[Objective] Rewrite the material below with every "dial" changed to "face" and nothing else altered.

[Given entries]

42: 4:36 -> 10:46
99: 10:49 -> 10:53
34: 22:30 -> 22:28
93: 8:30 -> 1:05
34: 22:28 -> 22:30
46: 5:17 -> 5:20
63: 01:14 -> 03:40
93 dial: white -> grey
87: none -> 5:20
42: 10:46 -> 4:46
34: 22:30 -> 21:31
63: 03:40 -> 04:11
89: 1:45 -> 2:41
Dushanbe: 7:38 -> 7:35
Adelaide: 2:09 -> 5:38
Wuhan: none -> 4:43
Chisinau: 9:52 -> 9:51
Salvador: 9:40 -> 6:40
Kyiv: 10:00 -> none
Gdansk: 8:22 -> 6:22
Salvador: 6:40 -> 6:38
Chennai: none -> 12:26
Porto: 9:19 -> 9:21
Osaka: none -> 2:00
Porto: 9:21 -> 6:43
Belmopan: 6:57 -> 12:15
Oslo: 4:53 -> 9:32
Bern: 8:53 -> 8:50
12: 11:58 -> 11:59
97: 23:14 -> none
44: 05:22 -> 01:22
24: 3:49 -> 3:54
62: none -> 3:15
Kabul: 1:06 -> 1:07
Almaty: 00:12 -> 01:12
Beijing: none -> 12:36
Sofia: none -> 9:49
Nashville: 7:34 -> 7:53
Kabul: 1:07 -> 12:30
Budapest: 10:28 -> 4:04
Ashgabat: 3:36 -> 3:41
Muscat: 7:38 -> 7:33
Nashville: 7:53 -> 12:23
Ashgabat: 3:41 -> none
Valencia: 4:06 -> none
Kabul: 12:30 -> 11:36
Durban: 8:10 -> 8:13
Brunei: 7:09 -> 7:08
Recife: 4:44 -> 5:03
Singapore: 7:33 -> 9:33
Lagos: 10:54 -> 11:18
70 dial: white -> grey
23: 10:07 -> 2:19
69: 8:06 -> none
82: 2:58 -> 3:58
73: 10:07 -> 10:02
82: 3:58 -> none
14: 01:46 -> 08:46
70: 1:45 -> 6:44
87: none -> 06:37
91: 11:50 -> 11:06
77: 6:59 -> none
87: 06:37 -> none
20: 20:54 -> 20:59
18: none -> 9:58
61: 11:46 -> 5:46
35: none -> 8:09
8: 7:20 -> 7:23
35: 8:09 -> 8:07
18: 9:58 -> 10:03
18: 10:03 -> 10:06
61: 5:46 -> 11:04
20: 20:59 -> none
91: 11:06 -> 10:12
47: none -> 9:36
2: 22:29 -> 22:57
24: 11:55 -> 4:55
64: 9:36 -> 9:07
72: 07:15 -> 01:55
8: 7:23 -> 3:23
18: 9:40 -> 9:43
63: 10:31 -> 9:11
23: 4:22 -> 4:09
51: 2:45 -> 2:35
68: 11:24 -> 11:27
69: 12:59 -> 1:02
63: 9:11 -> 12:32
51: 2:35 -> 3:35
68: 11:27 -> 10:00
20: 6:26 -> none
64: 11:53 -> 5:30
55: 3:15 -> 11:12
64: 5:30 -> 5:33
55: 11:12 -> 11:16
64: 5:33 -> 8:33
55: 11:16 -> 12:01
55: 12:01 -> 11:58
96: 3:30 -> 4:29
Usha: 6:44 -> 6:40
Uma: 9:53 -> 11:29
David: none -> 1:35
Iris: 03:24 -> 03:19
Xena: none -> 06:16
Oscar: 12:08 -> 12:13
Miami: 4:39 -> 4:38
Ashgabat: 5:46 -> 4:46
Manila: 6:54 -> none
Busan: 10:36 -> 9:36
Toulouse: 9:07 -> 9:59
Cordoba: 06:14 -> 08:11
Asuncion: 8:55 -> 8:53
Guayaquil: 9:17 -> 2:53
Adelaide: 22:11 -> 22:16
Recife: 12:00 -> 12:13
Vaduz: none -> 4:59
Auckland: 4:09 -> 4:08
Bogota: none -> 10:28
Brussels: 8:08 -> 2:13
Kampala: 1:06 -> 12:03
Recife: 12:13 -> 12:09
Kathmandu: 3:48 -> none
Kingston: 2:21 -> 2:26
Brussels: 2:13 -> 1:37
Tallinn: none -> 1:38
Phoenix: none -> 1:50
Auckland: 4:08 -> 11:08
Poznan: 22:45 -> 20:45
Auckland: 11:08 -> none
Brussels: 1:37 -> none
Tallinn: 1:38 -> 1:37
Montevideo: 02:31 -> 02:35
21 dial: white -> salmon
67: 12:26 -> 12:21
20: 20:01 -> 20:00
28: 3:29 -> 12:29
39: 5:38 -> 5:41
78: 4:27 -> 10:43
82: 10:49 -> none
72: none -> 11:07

[Reply]
42: 4:36 -> 10:46
99: 10:49 -> 10:53
34: 22:30 -> 22:28
93: 8:30 -> 1:05
34: 22:28 -> 22:30
46: 5:17 -> 5:20
63: 01:14 -> 03:40
93 face: white -> grey
87: none -> 5:20
42: 10:46 -> 4:46
34: 22:30 -> 21:31
63: 03:40 -> 04:11
89: 1:45 -> 2:41
Dushanbe: 7:38 -> 7:35
Adelaide: 2:09 -> 5:38
Wuhan: none -> 4:43
Chisinau: 9:52 -> 9:51
Salvador: 9:40 -> 6:40
Kyiv: 10:00 -> none
Gdansk: 8:22 -> 6:22
Salvador: 6:40 -> 6:38
Chennai: none -> 12:26
Porto: 9:19 -> 9:21
Osaka: none -> 2:00
Porto: 9:21 -> 6:43
Belmopan: 6:57 -> 12:15
Oslo: 4:53 -> 9:32
Bern: 8:53 -> 8:50
12: 11:58 -> 11:59
97: 23:14 -> none
44: 05:22 -> 01:22
24: 3:49 -> 3:54
62: none -> 3:15
Kabul: 1:06 -> 1:07
Almaty: 00:12 -> 01:12
Beijing: none -> 12:36
Sofia: none -> 9:49
Nashville: 7:34 -> 7:53
Kabul: 1:07 -> 12:30
Budapest: 10:28 -> 4:04
Ashgabat: 3:36 -> 3:41
Muscat: 7:38 -> 7:33
Nashville: 7:53 -> 12:23
Ashgabat: 3:41 -> none
Valencia: 4:06 -> none
Kabul: 12:30 -> 11:36
Durban: 8:10 -> 8:13
Brunei: 7:09 -> 7:08
Recife: 4:44 -> 5:03
Singapore: 7:33 -> 9:33
Lagos: 10:54 -> 11:18
70 face: white -> grey
23: 10:07 -> 2:19
69: 8:06 -> none
82: 2:58 -> 3:58
73: 10:07 -> 10:02
82: 3:58 -> none
14: 01:46 -> 08:46
70: 1:45 -> 6:44
87: none -> 06:37
91: 11:50 -> 11:06
77: 6:59 -> none
87: 06:37 -> none
20: 20:54 -> 20:59
18: none -> 9:58
61: 11:46 -> 5:46
35: none -> 8:09
8: 7:20 -> 7:23
35: 8:09 -> 8:07
18: 9:58 -> 10:03
18: 10:03 -> 10:06
61: 5:46 -> 11:04
20: 20:59 -> none
91: 11:06 -> 10:12
47: none -> 9:36
2: 22:29 -> 22:57
24: 11:55 -> 4:55
64: 9:36 -> 9:07
72: 07:15 -> 01:55
8: 7:23 -> 3:23
18: 9:40 -> 9:43
63: 10:31 -> 9:11
23: 4:22 -> 4:09
51: 2:45 -> 2:35
68: 11:24 -> 11:27
69: 12:59 -> 1:02
63: 9:11 -> 12:32
51: 2:35 -> 3:35
68: 11:27 -> 10:00
20: 6:26 -> none
64: 11:53 -> 5:30
55: 3:15 -> 11:12
64: 5:30 -> 5:33
55: 11:12 -> 11:16
64: 5:33 -> 8:33
55: 11:16 -> 12:01
55: 12:01 -> 11:58
96: 3:30 -> 4:29
Usha: 6:44 -> 6:40
Uma: 9:53 -> 11:29
David: none -> 1:35
Iris: 03:24 -> 03:19
Xena: none -> 06:16
Oscar: 12:08 -> 12:13
Miami: 4:39 -> 4:38
Ashgabat: 5:46 -> 4:46
Manila: 6:54 -> none
Busan: 10:36 -> 9:36
Toulouse: 9:07 -> 9:59
Cordoba: 06:14 -> 08:11
Asuncion: 8:55 -> 8:53
Guayaquil: 9:17 -> 2:53
Adelaide: 22:11 -> 22:16
Recife: 12:00 -> 12:13
Vaduz: none -> 4:59
Auckland: 4:09 -> 4:08
Bogota: none -> 10:28
Brussels: 8:08 -> 2:13
Kampala: 1:06 -> 12:03
Recife: 12:13 -> 12:09
Kathmandu: 3:48 -> none
Kingston: 2:21 -> 2:26
Brussels: 2:13 -> 1:37
Tallinn: none -> 1:38
Phoenix: none -> 1:50
Auckland: 4:08 -> 11:08
Poznan: 22:45 -> 20:45
Auckland: 11:08 -> none
Brussels: 1:37 -> none
Tallinn: 1:38 -> 1:37
Montevideo: 02:31 -> 02:35
21 face: white -> salmon
67: 12:26 -> 12:21
20: 20:01 -> 20:00
28: 3:29 -> 12:29
39: 5:38 -> 5:41
78: 4:27 -> 10:43
82: 10:49 -> none
72: none -> 11:07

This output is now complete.